DATA FOR THIS EXERCISE =
━━━

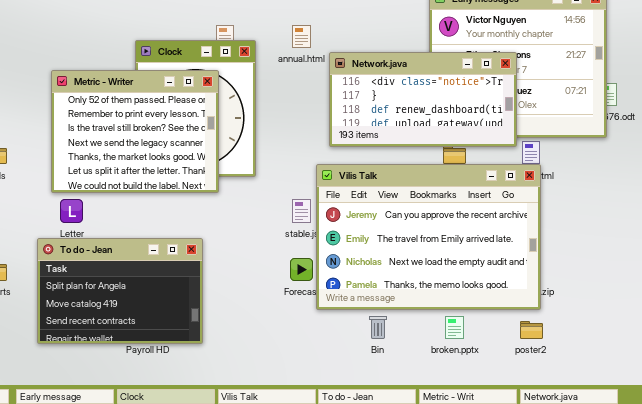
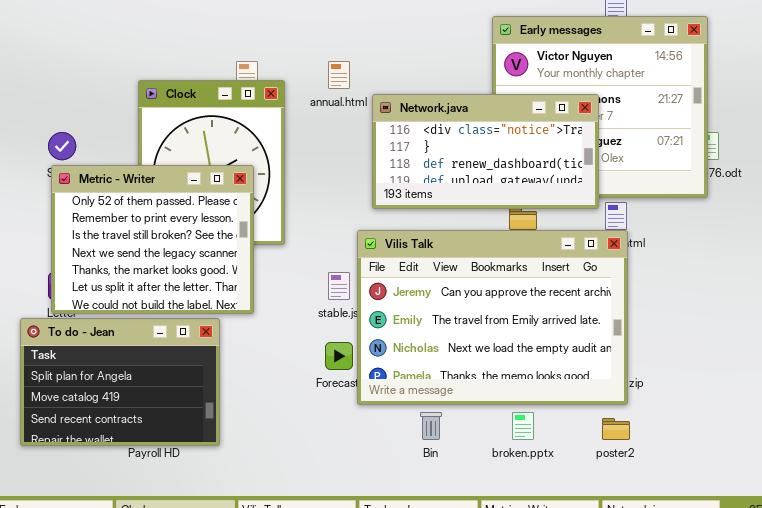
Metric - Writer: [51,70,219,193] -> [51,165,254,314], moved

━━━

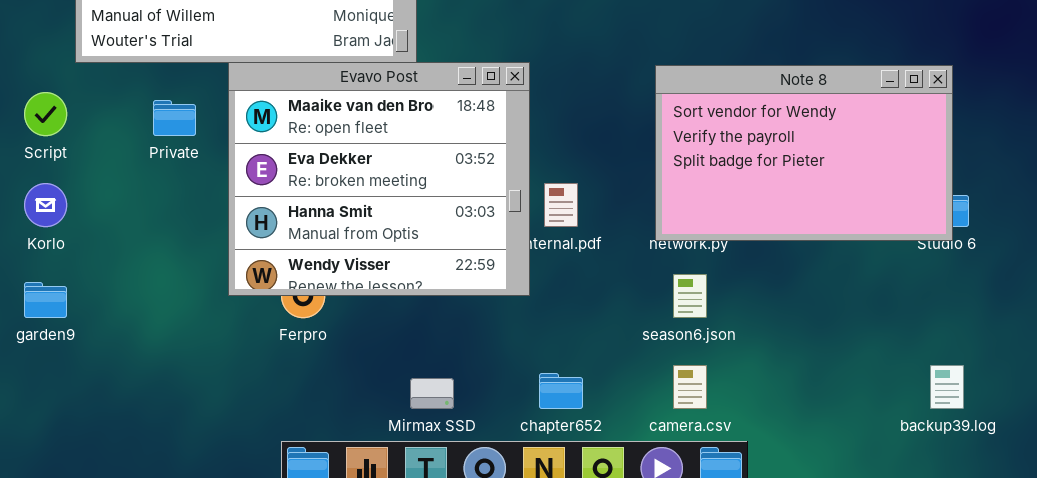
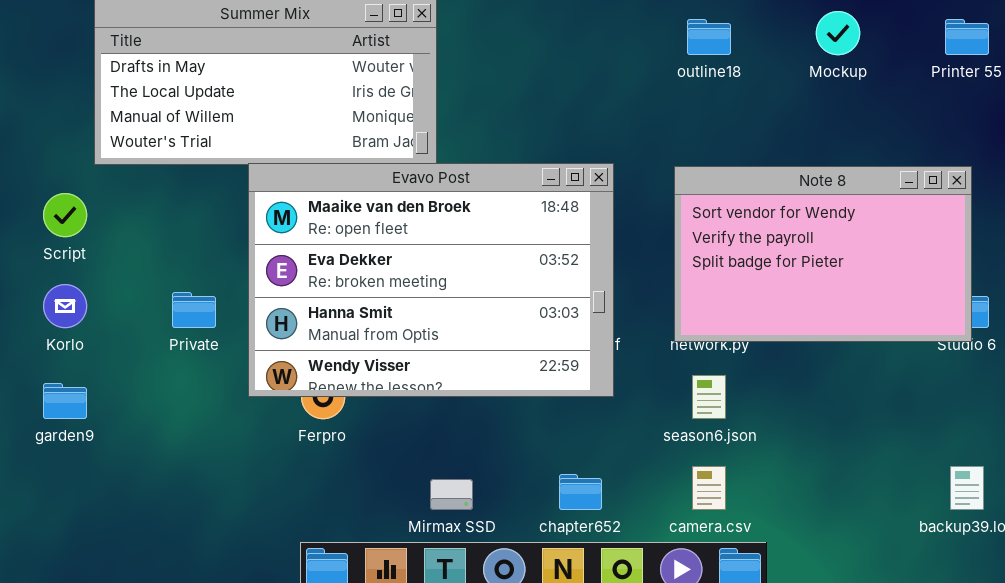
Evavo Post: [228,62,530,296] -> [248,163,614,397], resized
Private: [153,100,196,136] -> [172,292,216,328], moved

━━━

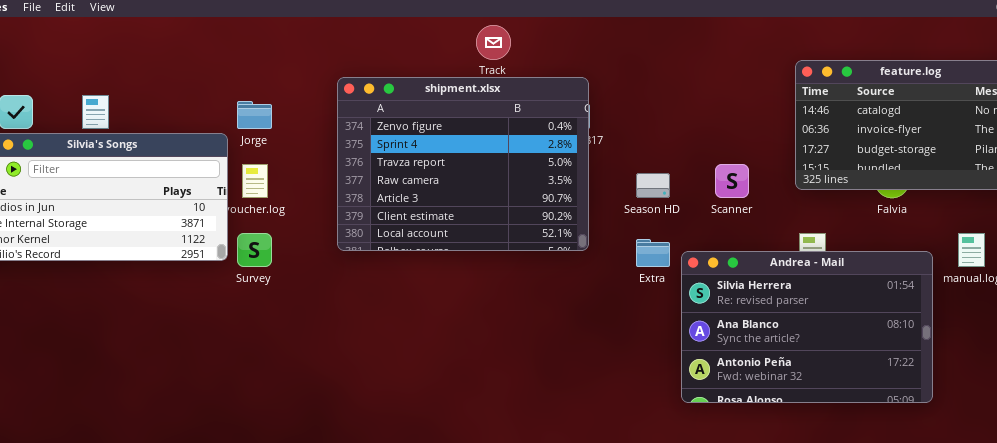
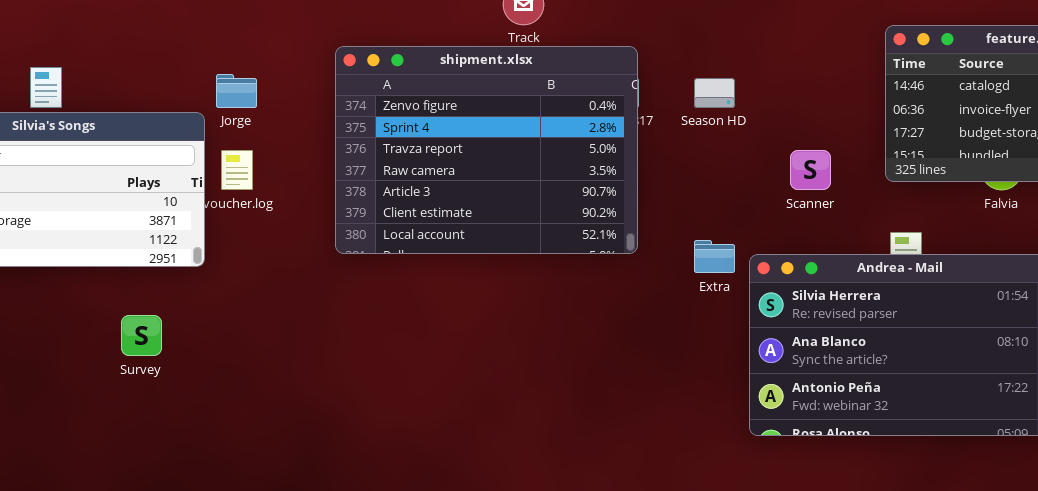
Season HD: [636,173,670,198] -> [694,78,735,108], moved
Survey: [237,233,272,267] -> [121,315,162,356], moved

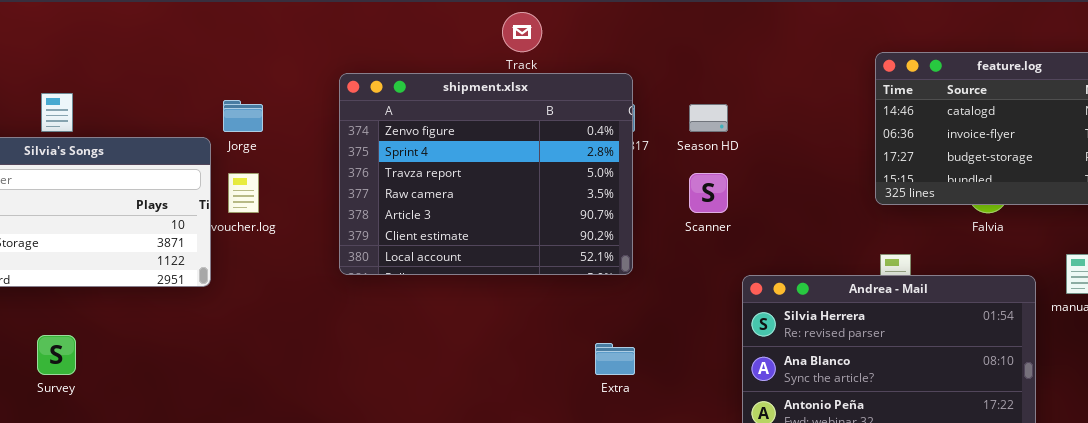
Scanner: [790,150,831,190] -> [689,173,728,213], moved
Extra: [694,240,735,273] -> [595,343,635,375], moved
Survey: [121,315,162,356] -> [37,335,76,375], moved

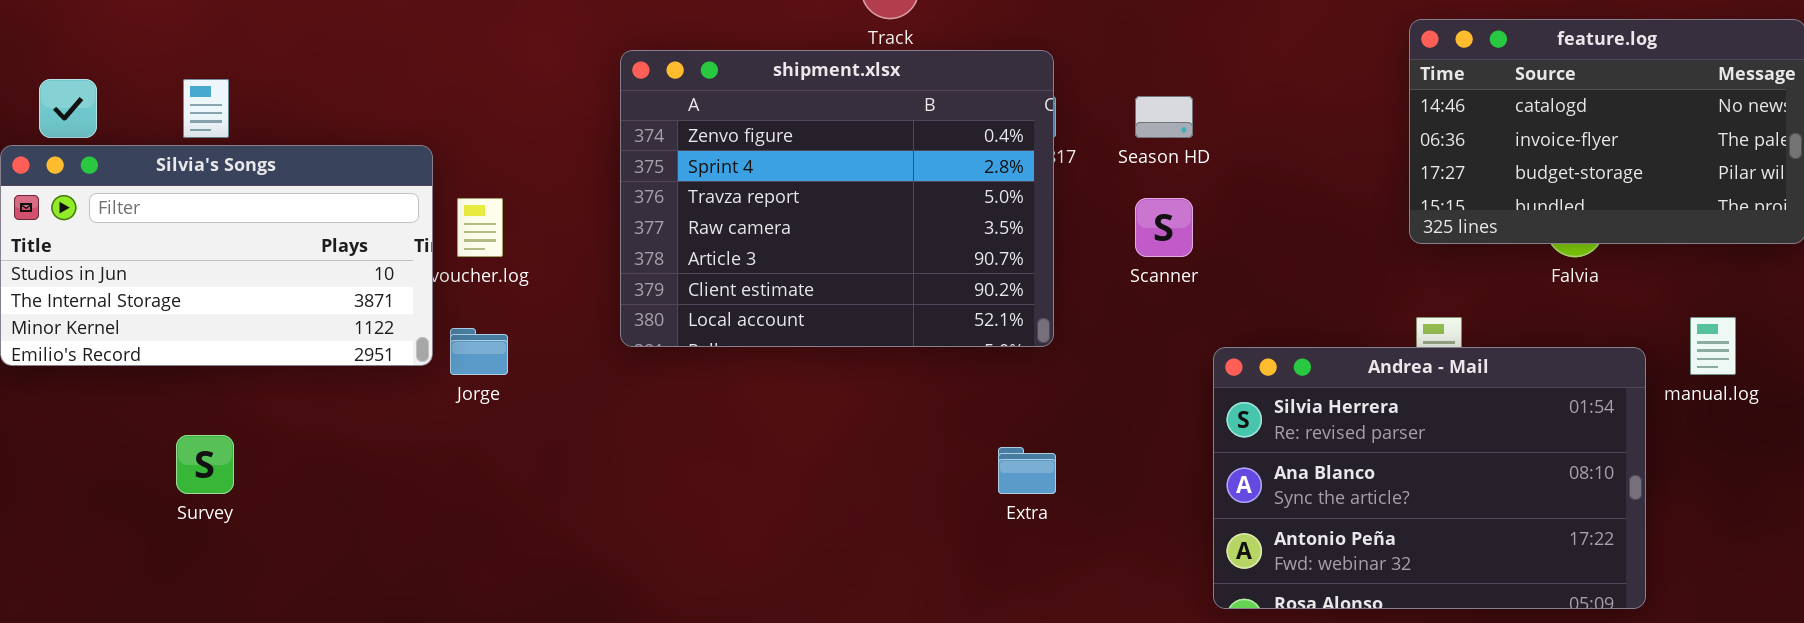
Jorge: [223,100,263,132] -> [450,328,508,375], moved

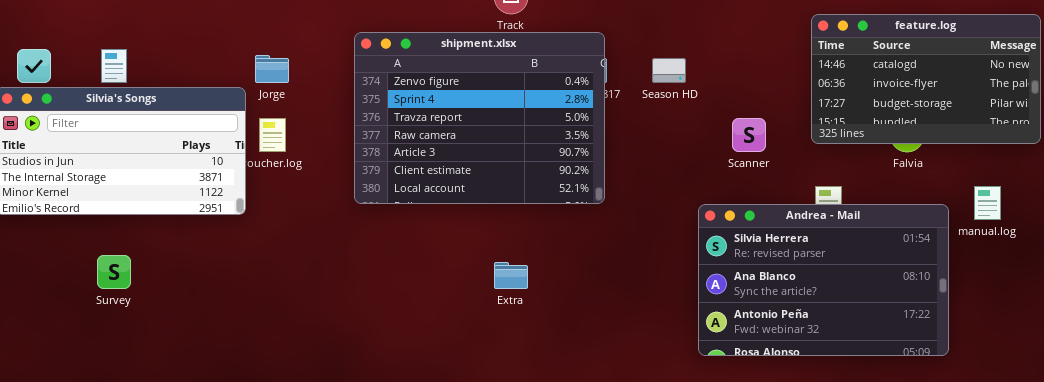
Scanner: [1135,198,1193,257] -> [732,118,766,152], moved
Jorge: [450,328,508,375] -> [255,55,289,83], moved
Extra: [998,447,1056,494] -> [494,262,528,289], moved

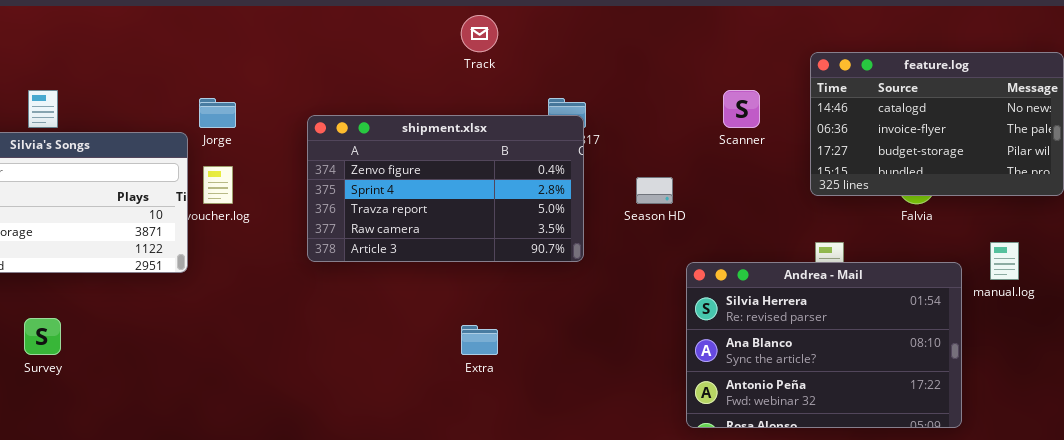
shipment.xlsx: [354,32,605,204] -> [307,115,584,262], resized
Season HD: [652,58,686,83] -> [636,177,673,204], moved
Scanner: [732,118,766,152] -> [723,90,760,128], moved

━━━

EXERCISE AIM = Set down again, exactly, every line above from the one with "Scanner: [790,150,831,190] ->" down to the one with "Scanner: [732,118,766,152] ->", both ends included. No pictures, and nothing else.

ANSWER SECTION =
Scanner: [790,150,831,190] -> [689,173,728,213], moved
Extra: [694,240,735,273] -> [595,343,635,375], moved
Survey: [121,315,162,356] -> [37,335,76,375], moved

Jorge: [223,100,263,132] -> [450,328,508,375], moved

Scanner: [1135,198,1193,257] -> [732,118,766,152], moved
Jorge: [450,328,508,375] -> [255,55,289,83], moved
Extra: [998,447,1056,494] -> [494,262,528,289], moved

shipment.xlsx: [354,32,605,204] -> [307,115,584,262], resized
Season HD: [652,58,686,83] -> [636,177,673,204], moved
Scanner: [732,118,766,152] -> [723,90,760,128], moved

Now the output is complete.